Scene difference descriptions:
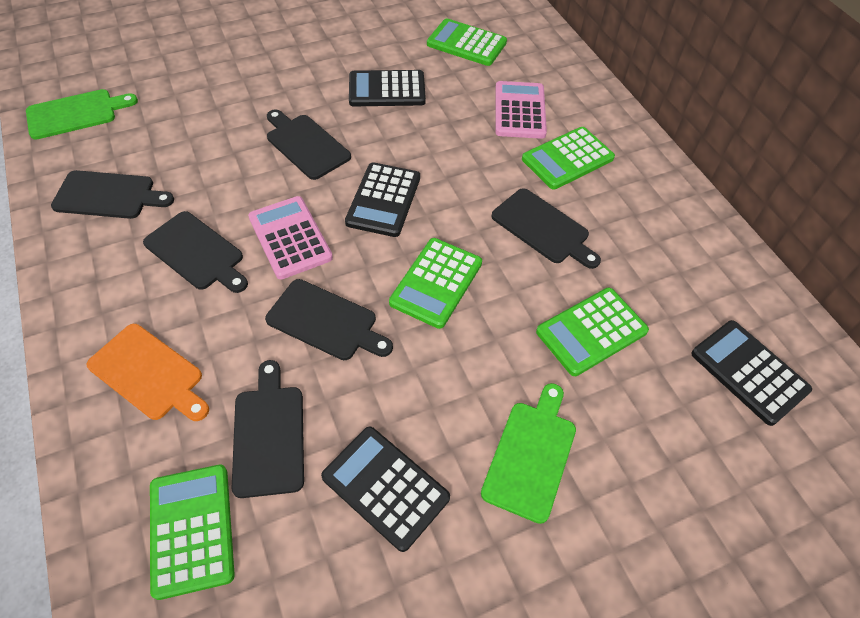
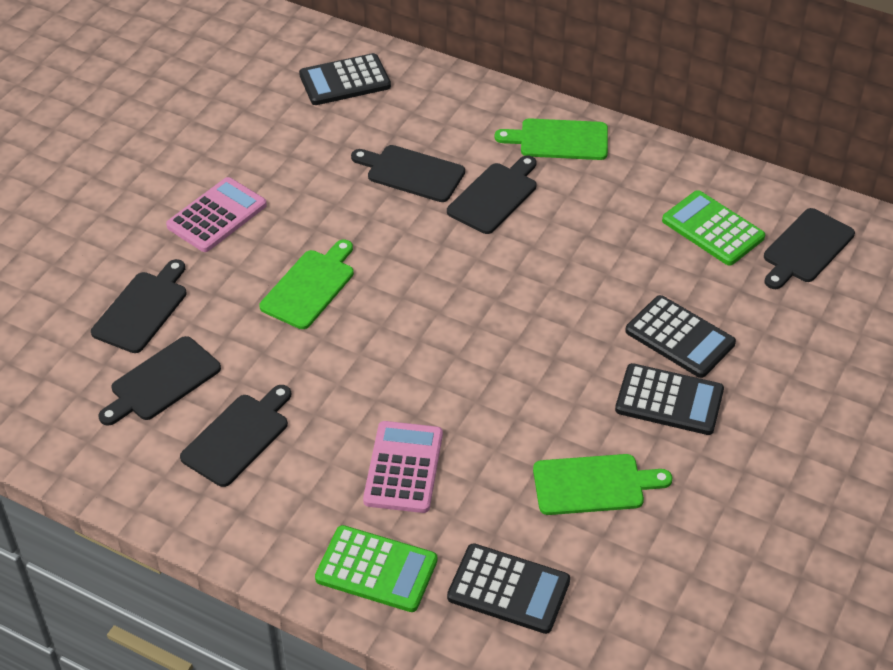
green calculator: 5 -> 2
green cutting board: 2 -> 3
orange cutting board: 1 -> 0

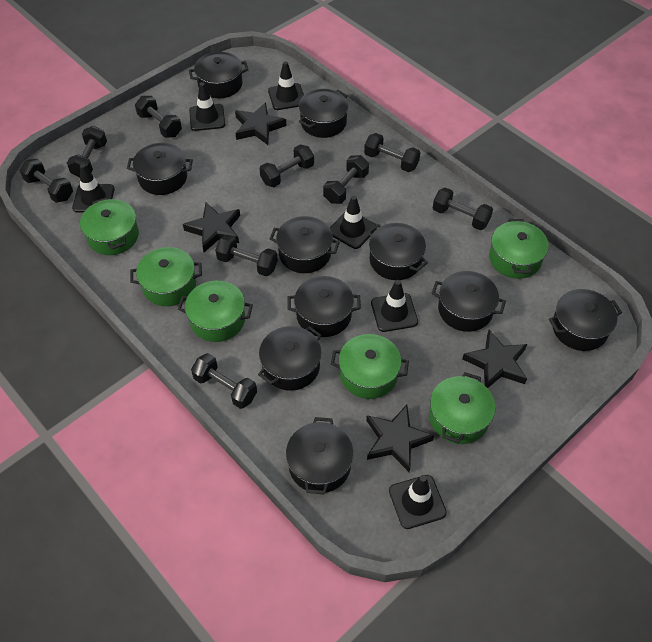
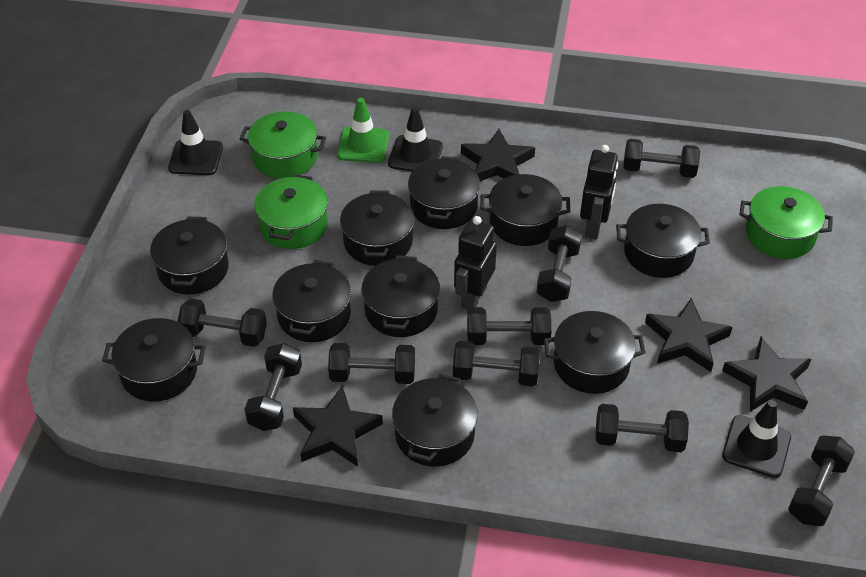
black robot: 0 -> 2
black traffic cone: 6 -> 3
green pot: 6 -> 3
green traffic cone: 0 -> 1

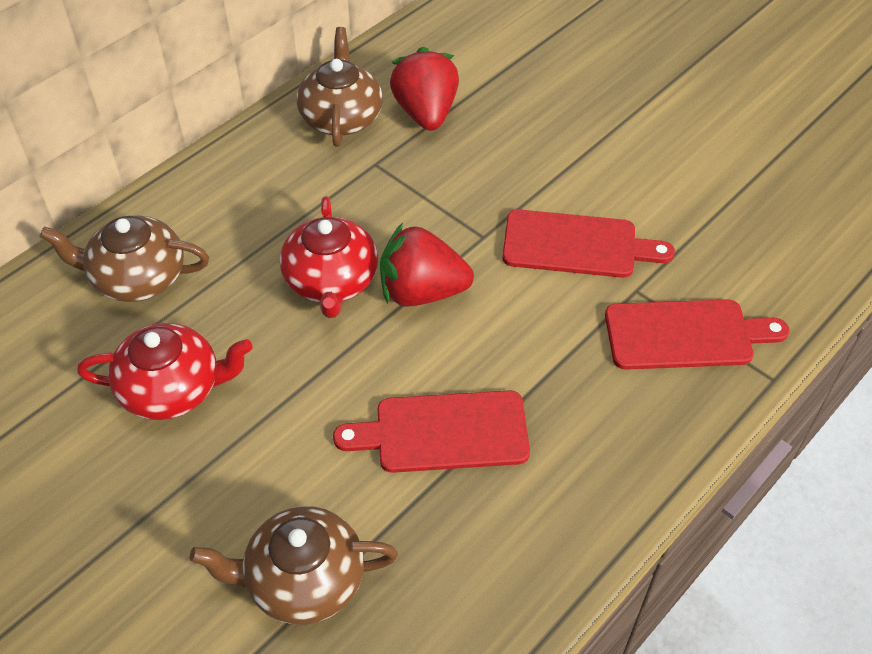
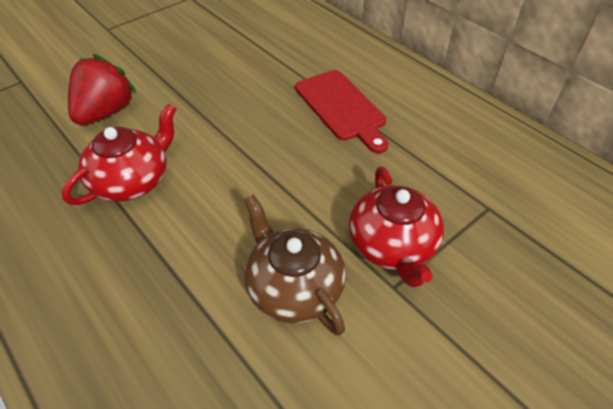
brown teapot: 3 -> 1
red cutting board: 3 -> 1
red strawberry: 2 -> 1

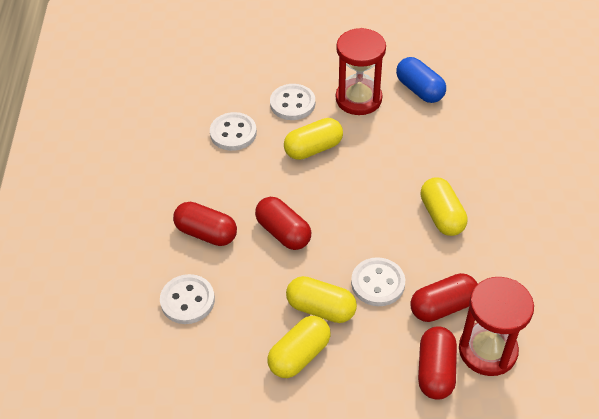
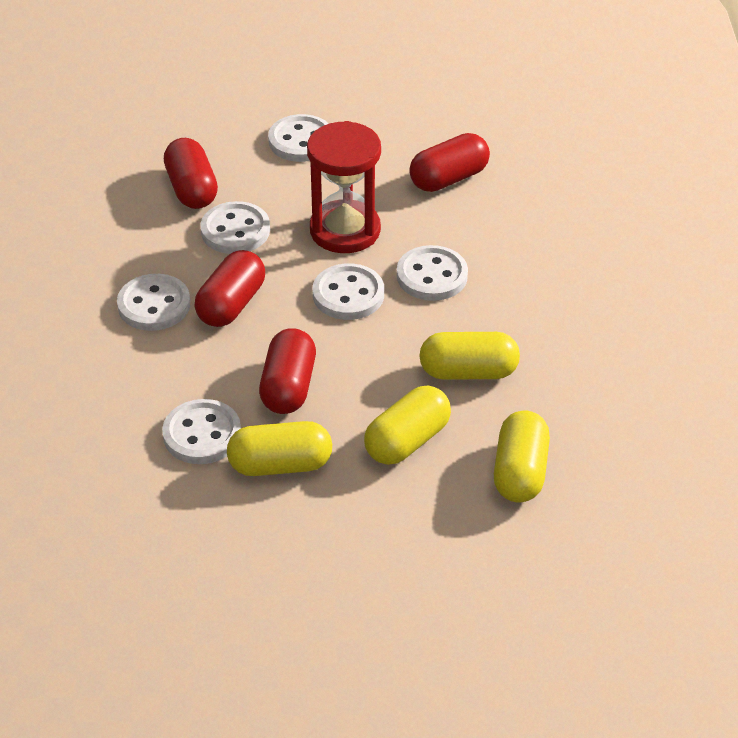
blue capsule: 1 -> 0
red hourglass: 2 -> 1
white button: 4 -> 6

Exercise prompt: Give only the number of lines in the data that hold the word "green".

Task response: 4